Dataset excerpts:
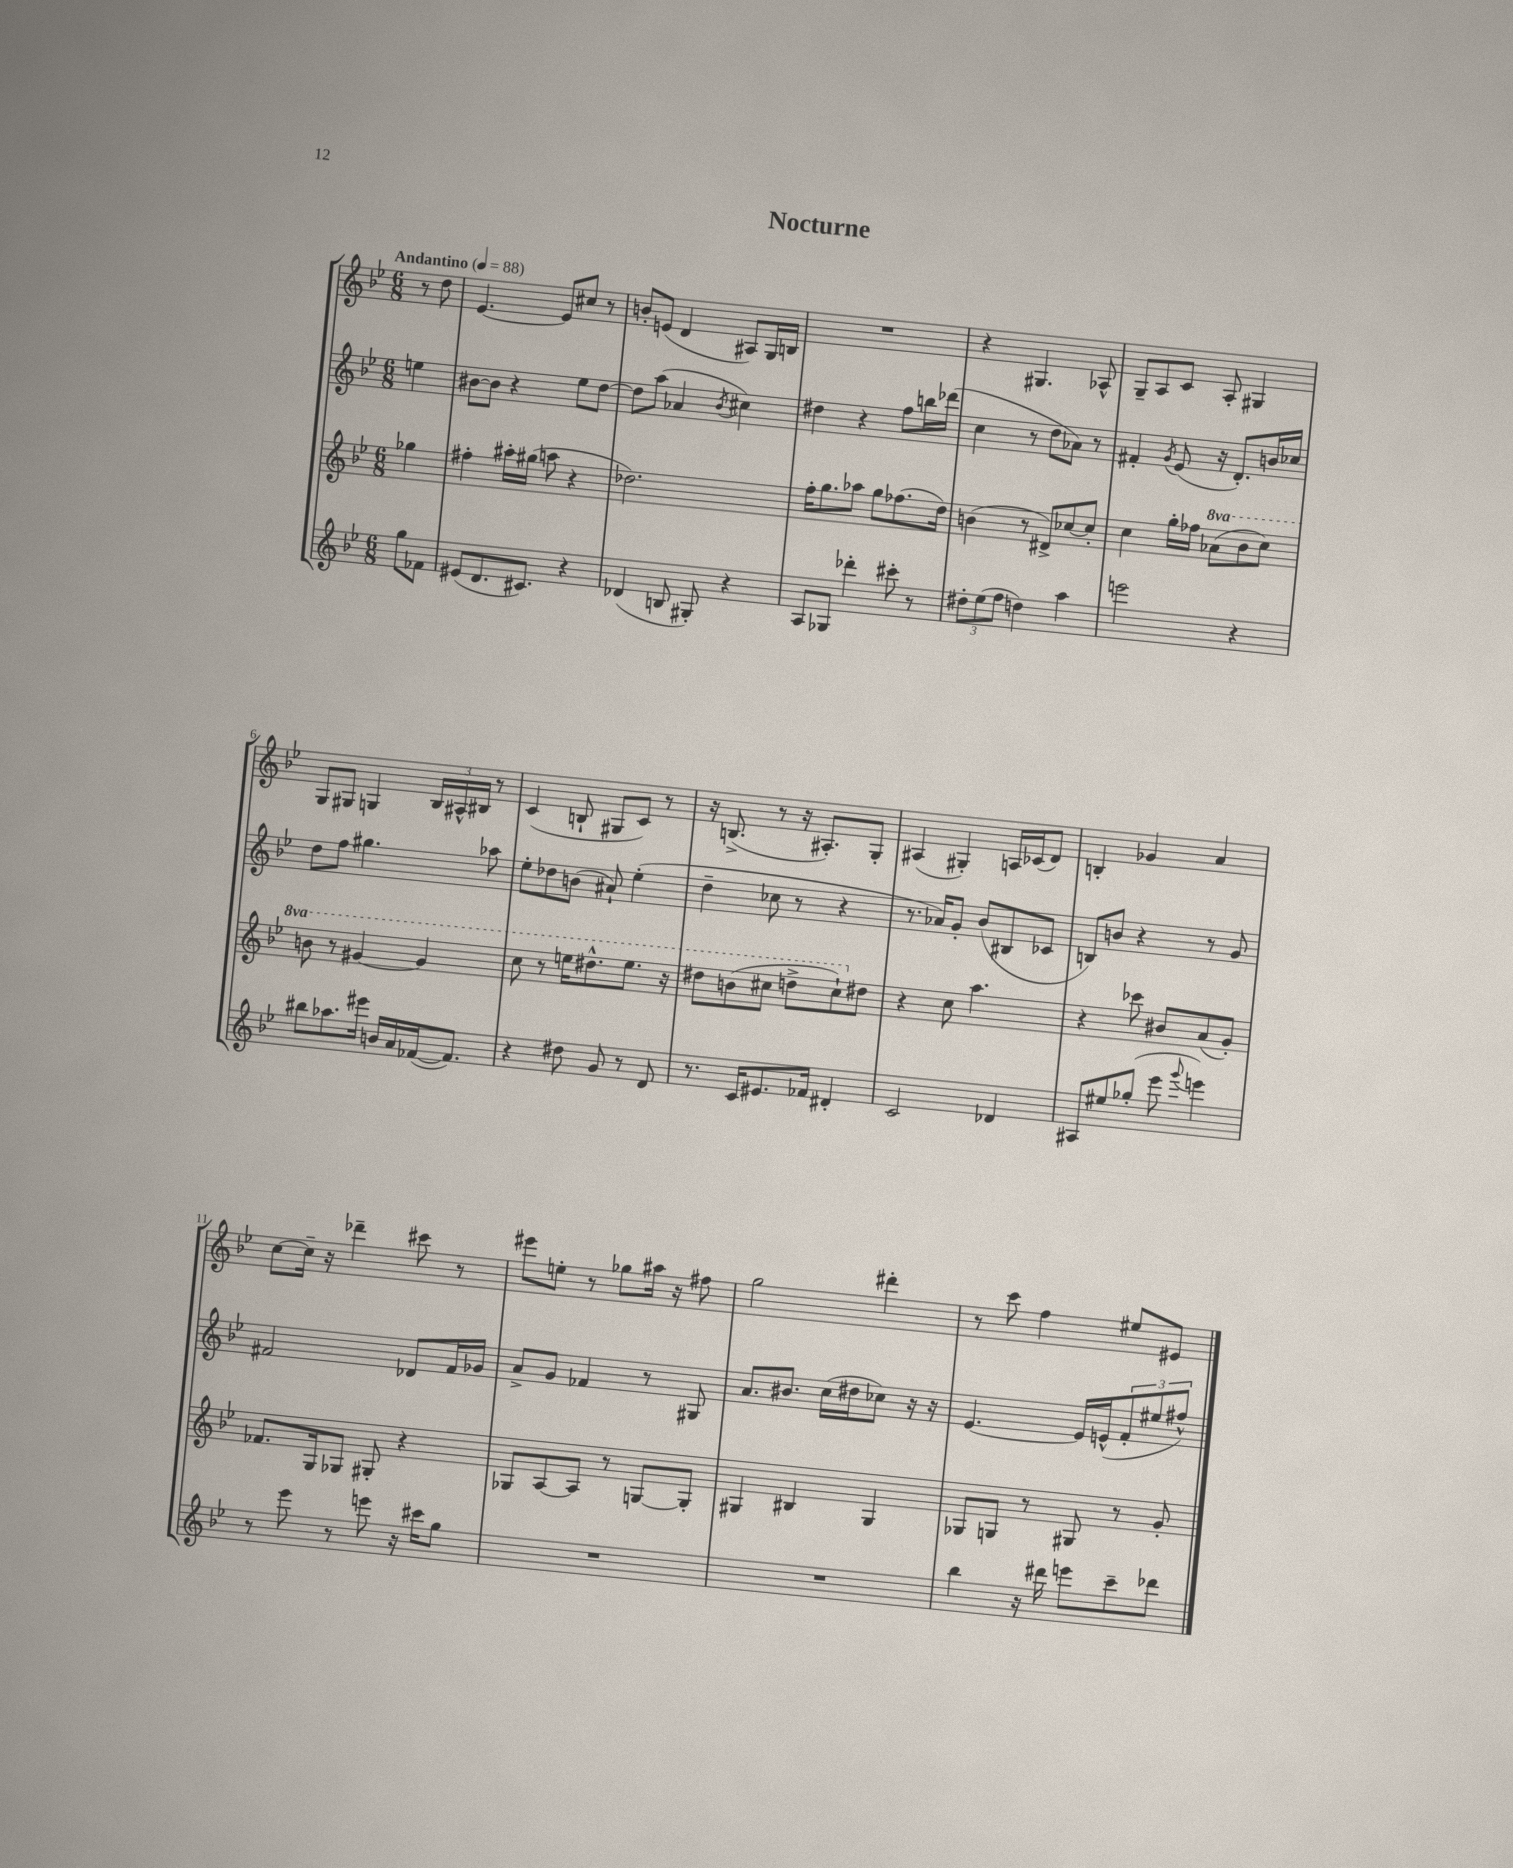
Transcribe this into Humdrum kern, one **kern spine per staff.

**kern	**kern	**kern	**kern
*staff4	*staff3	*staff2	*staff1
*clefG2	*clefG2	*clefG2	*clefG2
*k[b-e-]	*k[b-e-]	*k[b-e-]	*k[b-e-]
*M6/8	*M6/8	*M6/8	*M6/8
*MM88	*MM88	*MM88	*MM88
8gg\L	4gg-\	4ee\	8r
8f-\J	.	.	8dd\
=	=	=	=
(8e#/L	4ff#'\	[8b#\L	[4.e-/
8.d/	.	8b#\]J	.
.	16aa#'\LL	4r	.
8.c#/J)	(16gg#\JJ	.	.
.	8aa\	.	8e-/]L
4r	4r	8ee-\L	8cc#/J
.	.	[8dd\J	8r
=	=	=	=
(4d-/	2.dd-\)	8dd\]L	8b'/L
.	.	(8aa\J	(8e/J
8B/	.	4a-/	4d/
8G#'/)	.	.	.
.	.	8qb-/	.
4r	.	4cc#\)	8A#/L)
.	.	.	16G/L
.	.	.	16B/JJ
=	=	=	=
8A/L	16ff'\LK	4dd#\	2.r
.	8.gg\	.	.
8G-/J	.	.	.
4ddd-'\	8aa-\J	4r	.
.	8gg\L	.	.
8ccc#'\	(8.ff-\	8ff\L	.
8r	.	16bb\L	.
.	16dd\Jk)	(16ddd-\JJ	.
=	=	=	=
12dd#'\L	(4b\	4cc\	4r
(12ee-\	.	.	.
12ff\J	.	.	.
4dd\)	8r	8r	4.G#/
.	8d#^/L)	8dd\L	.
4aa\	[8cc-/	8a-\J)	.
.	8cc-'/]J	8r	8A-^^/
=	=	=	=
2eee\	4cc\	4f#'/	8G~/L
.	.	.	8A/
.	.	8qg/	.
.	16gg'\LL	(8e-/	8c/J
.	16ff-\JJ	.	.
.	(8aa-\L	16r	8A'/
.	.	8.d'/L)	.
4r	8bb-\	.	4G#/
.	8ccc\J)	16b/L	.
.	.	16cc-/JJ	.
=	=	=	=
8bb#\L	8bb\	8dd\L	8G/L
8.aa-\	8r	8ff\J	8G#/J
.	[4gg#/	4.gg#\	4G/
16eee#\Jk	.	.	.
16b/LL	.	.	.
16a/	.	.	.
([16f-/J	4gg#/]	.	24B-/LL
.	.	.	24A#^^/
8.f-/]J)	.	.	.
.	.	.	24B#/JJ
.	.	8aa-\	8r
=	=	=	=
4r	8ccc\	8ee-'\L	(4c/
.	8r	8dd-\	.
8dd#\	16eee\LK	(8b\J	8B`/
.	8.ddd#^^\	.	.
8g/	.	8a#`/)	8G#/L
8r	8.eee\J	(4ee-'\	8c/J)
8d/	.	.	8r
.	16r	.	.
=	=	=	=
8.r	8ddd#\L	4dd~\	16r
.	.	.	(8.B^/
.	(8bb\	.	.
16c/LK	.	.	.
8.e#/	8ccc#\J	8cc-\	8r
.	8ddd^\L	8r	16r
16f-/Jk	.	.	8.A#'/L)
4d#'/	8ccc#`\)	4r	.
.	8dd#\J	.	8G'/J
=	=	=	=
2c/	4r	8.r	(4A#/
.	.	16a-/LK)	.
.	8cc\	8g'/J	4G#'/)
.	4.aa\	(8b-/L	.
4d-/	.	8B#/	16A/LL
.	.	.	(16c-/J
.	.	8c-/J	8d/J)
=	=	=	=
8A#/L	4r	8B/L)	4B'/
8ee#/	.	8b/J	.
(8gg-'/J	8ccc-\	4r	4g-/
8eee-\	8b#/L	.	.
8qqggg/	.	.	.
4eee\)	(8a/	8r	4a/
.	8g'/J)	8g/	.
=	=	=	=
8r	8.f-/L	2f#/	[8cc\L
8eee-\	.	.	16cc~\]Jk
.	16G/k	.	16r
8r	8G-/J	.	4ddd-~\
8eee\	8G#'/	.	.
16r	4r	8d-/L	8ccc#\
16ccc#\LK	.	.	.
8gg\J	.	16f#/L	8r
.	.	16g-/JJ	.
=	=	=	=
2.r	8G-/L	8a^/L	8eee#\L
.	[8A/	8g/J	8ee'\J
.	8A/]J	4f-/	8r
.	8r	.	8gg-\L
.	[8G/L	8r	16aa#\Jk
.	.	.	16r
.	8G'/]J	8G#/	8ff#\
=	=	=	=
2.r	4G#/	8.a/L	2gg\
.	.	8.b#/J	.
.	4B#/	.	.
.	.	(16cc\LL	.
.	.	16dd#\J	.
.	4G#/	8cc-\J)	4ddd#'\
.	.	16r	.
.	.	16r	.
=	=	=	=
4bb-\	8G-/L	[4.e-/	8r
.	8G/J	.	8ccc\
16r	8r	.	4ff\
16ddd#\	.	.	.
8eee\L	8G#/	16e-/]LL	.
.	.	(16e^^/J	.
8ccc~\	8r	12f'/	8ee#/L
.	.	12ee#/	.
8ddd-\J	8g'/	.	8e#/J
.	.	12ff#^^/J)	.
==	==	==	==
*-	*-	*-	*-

▶ GIVEN PROBLEM
Collect every line above that contains the string "kern", treating uppercase and lowercase letters as distinct.

▶ REPLY TO THE TASK
Transcribe this into Humdrum kern, one **kern spine per staff.
**kern	**kern	**kern	**kern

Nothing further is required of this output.